→ Data

━━━━

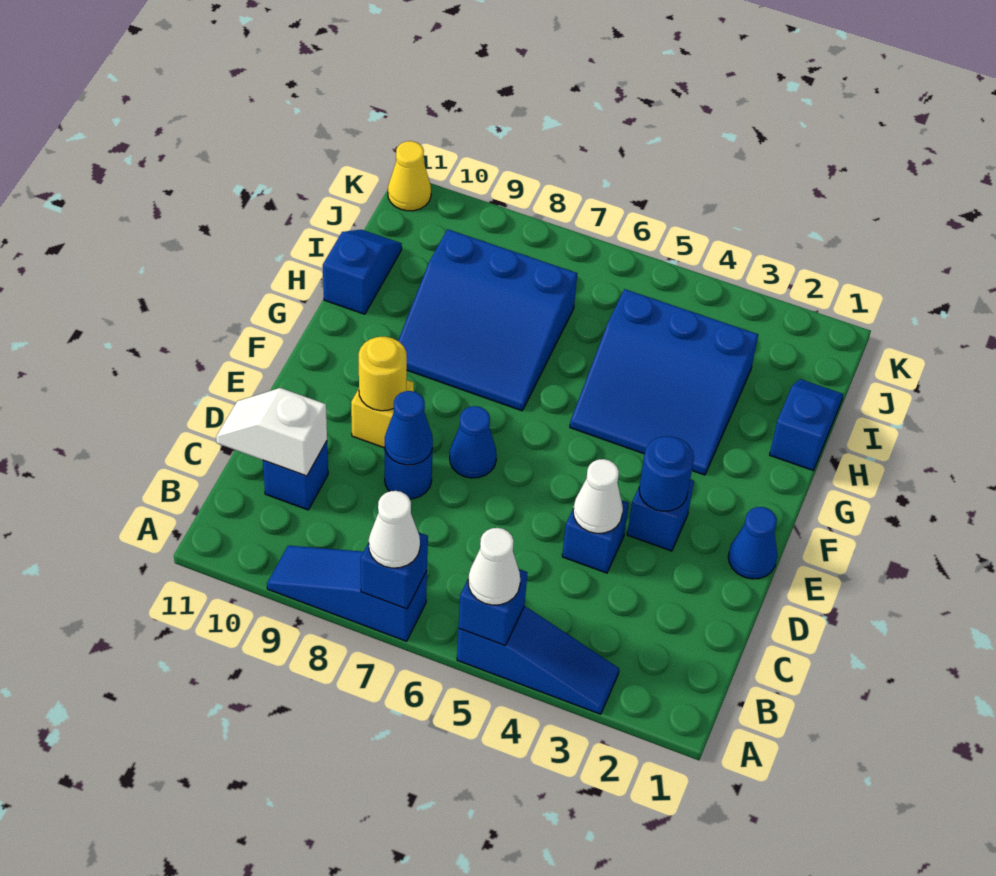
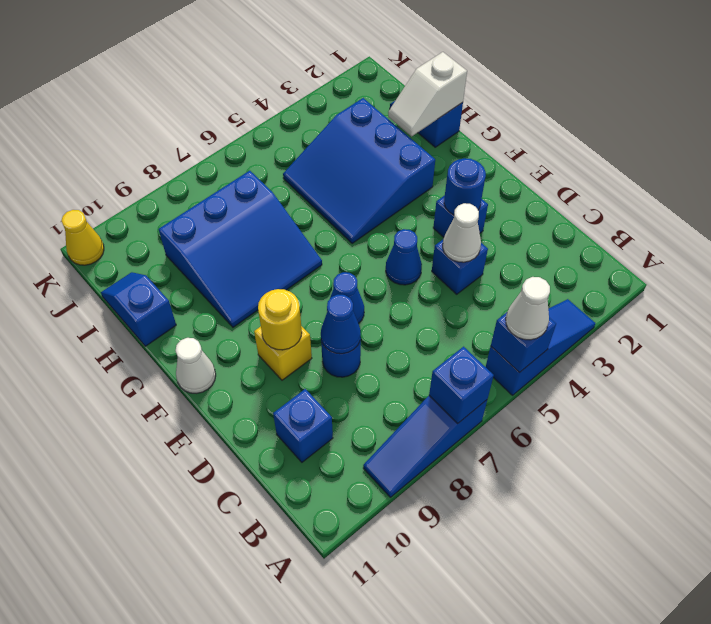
white cone A7 level 3 -> white cone F11 level 1
white slope C10:C11 level 2 top 10 -> white slope H1:H2 level 2 top 1
blue cone E1 level 1 -> blue cone E5 level 1
blue slope G3:I5 level 1 top I -> blue slope G3:I5 level 1 top 3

━━━━

→ What the task requires
Find how many lines in the listing contain the word "slope" and give that count alone.

→ Answer for the task
2